Work to complete: Leave every picture out. Set down all the lines below exactly.
===============
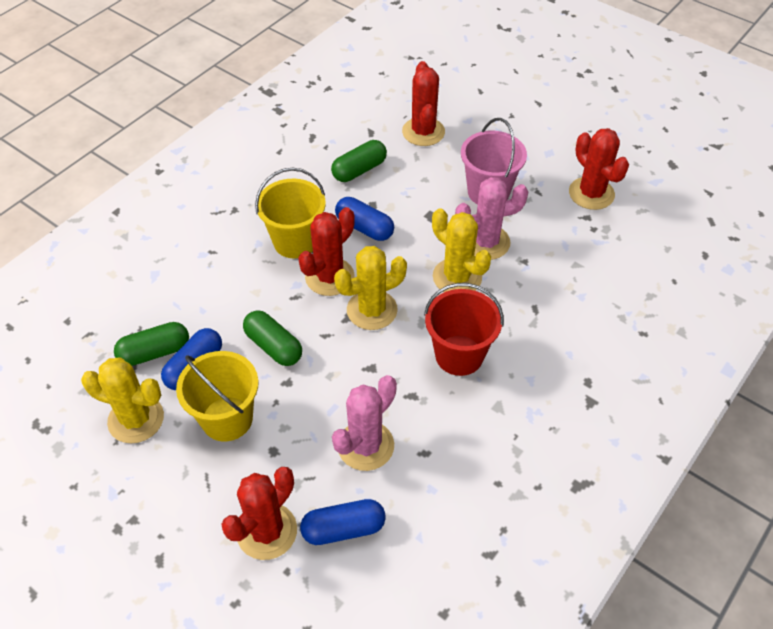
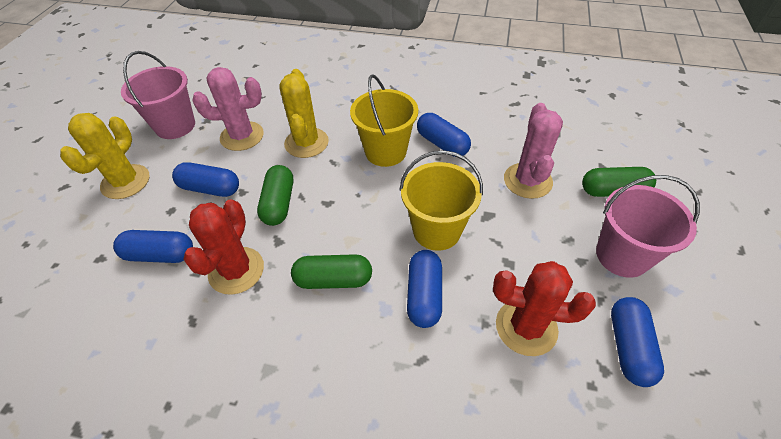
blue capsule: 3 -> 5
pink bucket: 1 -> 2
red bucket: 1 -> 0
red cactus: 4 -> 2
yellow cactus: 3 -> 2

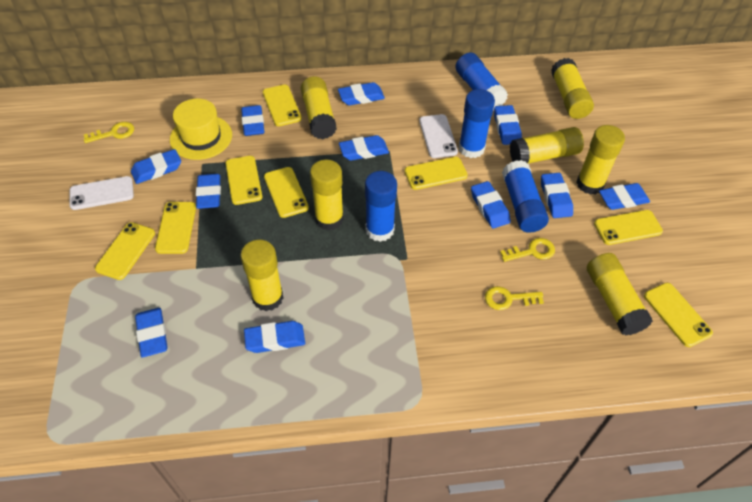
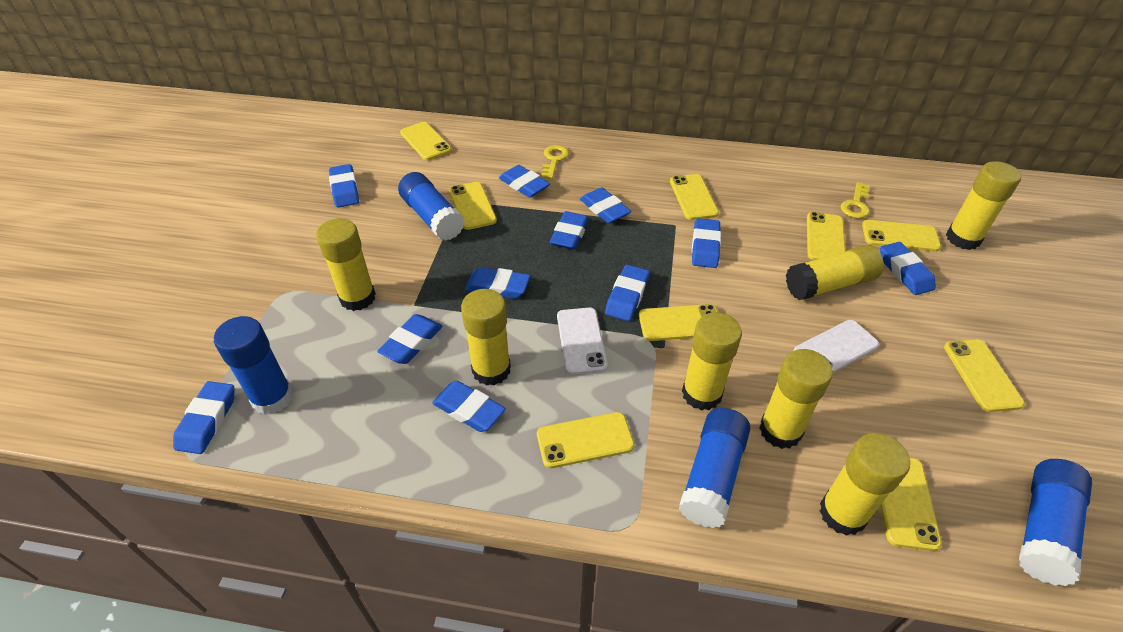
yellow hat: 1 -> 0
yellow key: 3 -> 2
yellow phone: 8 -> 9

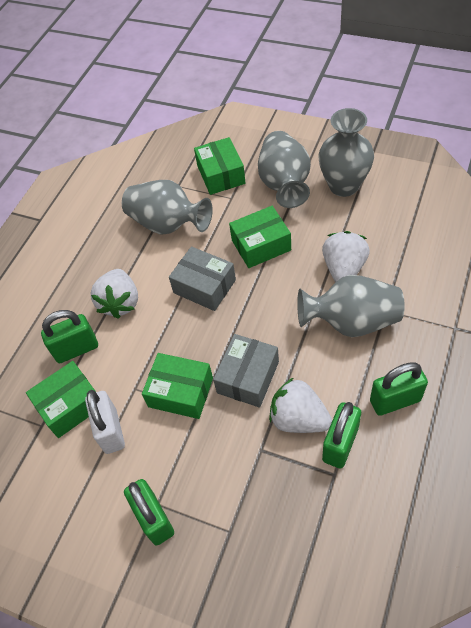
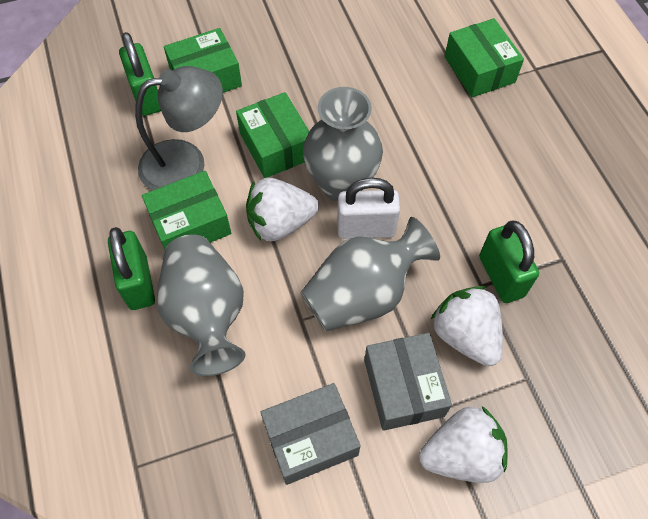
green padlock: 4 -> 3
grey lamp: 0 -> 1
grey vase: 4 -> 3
===============
Your solution:
blue capsule: 3 -> 5
pink bucket: 1 -> 2
red bucket: 1 -> 0
red cactus: 4 -> 2
yellow cactus: 3 -> 2

yellow hat: 1 -> 0
yellow key: 3 -> 2
yellow phone: 8 -> 9

green padlock: 4 -> 3
grey lamp: 0 -> 1
grey vase: 4 -> 3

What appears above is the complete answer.